_Required action_: Using the records below, give again exactly the lines from the line that contains "C204: 680nF (+5V, GND) -> 100nF (+5V, GND)" through the line that contains "C2: 10pF (GND, XI) -> 82pF (GND, XI)", both ends included, and only those.
━━━ Supplied data ━━━
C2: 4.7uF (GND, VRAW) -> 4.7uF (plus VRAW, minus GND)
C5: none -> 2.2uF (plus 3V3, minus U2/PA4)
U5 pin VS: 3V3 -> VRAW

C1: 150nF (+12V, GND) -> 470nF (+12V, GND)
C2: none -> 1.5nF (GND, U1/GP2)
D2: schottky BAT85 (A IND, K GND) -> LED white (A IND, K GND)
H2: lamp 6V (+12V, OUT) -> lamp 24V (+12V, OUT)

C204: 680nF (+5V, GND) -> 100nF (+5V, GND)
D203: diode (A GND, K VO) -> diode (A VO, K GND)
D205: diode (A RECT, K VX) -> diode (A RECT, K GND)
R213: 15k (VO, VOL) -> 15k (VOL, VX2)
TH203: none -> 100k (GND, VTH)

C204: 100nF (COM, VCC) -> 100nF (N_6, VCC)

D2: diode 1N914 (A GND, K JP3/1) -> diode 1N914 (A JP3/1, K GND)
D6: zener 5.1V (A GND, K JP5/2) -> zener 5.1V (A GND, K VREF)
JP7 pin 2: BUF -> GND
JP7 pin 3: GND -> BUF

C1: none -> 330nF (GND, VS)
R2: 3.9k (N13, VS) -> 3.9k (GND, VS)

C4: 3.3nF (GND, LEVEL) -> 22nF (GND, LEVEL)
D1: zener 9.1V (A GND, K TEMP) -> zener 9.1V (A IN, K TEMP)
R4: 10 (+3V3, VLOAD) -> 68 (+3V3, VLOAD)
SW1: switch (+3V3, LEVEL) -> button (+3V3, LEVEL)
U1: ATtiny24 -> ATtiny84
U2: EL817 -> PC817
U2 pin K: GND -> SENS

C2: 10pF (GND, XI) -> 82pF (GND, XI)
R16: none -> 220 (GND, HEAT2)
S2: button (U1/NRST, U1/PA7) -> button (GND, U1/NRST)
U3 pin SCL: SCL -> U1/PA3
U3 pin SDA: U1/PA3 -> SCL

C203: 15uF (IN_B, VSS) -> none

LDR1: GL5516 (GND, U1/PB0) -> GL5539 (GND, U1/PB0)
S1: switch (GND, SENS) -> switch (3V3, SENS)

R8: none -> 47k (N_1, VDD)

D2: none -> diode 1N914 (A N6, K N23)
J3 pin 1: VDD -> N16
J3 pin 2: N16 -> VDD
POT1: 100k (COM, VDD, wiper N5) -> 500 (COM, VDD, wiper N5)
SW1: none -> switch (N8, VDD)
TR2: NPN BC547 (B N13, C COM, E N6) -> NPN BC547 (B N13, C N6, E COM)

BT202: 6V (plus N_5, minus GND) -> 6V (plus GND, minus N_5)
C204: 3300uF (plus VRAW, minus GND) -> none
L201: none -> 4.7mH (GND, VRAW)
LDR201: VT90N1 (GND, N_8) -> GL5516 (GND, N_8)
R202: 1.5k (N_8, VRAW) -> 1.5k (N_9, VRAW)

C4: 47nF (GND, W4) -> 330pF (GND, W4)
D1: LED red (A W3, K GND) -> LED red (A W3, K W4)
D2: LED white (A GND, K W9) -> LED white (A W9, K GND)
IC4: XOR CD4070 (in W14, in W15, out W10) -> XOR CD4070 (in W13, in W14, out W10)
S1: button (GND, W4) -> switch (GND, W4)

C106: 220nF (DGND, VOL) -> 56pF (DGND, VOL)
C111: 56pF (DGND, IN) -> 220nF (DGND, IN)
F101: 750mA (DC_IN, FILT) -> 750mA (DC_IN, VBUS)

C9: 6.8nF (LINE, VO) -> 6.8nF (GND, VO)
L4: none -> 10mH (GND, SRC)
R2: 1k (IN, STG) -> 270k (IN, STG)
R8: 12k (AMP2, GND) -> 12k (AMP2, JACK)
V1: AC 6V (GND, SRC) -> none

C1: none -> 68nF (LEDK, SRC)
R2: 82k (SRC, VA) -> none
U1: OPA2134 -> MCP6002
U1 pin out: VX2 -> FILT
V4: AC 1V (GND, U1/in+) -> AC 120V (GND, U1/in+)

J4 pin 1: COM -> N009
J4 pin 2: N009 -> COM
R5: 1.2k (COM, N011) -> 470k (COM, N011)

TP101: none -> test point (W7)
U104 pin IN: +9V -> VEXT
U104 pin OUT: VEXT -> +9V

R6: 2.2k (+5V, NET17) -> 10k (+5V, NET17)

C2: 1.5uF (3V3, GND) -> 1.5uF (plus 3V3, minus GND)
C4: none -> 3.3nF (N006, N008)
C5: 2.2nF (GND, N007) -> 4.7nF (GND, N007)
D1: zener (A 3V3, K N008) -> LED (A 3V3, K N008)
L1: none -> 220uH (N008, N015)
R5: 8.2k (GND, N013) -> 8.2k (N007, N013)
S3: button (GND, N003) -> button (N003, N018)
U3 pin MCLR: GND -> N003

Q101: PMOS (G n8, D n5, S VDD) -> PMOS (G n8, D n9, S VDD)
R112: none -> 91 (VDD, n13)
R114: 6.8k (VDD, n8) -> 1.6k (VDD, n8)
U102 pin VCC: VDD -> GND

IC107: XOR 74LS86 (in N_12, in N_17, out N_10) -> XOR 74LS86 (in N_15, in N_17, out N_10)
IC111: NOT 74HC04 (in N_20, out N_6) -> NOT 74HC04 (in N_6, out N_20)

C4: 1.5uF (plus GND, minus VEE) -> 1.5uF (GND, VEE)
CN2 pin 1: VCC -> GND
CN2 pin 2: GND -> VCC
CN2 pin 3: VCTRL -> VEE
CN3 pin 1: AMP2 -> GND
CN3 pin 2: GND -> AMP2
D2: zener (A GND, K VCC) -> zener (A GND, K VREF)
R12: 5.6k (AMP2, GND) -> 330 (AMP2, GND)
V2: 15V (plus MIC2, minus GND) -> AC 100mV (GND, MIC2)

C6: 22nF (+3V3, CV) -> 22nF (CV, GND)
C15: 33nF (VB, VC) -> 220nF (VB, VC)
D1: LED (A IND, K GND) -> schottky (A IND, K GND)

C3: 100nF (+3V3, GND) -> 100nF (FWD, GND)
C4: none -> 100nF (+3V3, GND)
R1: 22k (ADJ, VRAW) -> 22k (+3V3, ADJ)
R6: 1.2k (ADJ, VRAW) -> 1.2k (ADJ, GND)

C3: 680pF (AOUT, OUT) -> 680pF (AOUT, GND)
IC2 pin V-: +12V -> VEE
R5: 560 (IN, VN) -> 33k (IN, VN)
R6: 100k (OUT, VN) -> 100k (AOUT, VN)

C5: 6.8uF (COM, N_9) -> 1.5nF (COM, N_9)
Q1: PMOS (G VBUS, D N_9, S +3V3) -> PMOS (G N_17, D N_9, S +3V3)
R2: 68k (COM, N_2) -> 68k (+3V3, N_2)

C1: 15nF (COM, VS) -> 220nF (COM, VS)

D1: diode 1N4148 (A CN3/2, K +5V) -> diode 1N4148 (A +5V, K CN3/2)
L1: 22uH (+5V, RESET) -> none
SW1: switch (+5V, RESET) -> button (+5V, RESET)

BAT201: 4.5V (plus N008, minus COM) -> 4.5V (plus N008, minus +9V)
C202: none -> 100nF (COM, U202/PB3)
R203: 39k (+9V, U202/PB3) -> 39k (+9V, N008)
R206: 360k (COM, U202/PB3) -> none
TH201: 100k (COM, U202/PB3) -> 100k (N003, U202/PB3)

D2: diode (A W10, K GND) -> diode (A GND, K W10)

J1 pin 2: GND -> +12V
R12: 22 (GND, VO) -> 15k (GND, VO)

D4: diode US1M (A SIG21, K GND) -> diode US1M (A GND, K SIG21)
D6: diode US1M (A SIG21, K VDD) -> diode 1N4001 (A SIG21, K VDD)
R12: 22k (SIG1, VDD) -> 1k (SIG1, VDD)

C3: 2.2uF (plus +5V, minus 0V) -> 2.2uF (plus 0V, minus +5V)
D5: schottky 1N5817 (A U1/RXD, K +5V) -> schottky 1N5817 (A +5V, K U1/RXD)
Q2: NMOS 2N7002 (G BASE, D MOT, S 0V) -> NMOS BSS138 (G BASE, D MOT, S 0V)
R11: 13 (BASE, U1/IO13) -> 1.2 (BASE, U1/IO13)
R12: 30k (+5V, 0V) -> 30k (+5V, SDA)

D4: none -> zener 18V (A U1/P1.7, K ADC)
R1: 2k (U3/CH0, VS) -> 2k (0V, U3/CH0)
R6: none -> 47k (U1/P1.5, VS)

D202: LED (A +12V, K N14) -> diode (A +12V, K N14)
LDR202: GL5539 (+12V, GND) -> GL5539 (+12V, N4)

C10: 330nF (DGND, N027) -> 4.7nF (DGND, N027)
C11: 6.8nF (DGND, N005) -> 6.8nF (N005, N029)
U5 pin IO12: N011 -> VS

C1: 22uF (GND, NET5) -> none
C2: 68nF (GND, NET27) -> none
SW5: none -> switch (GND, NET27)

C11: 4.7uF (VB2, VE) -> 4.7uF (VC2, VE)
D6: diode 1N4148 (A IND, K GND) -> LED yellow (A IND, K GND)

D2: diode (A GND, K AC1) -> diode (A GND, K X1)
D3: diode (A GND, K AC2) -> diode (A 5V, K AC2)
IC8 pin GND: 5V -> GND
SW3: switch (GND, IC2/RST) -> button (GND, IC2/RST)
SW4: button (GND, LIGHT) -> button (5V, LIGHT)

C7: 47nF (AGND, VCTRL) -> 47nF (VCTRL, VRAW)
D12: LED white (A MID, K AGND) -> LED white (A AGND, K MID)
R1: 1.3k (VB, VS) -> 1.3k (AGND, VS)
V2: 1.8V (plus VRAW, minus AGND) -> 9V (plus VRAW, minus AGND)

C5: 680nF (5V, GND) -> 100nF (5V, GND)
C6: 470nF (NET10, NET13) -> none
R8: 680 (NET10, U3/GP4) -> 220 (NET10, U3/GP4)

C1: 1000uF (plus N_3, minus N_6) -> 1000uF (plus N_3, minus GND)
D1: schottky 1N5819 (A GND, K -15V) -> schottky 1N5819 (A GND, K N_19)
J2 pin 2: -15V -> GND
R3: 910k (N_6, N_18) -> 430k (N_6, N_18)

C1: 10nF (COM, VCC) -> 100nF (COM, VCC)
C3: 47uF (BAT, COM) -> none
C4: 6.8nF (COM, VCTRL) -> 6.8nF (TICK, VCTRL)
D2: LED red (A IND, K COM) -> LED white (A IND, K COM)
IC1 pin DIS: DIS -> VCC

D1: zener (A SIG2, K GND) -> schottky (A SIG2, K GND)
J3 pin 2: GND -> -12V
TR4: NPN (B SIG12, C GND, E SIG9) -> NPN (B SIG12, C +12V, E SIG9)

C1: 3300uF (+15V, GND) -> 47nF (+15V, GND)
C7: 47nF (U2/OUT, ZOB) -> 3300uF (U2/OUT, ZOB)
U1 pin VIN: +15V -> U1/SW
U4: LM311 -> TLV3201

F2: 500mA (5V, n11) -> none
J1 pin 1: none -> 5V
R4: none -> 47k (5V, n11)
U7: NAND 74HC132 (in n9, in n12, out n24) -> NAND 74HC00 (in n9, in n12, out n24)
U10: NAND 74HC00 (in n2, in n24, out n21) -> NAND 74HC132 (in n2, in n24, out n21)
━━━
_Answer below_:
C204: 680nF (+5V, GND) -> 100nF (+5V, GND)
D203: diode (A GND, K VO) -> diode (A VO, K GND)
D205: diode (A RECT, K VX) -> diode (A RECT, K GND)
R213: 15k (VO, VOL) -> 15k (VOL, VX2)
TH203: none -> 100k (GND, VTH)

C204: 100nF (COM, VCC) -> 100nF (N_6, VCC)

D2: diode 1N914 (A GND, K JP3/1) -> diode 1N914 (A JP3/1, K GND)
D6: zener 5.1V (A GND, K JP5/2) -> zener 5.1V (A GND, K VREF)
JP7 pin 2: BUF -> GND
JP7 pin 3: GND -> BUF

C1: none -> 330nF (GND, VS)
R2: 3.9k (N13, VS) -> 3.9k (GND, VS)

C4: 3.3nF (GND, LEVEL) -> 22nF (GND, LEVEL)
D1: zener 9.1V (A GND, K TEMP) -> zener 9.1V (A IN, K TEMP)
R4: 10 (+3V3, VLOAD) -> 68 (+3V3, VLOAD)
SW1: switch (+3V3, LEVEL) -> button (+3V3, LEVEL)
U1: ATtiny24 -> ATtiny84
U2: EL817 -> PC817
U2 pin K: GND -> SENS

C2: 10pF (GND, XI) -> 82pF (GND, XI)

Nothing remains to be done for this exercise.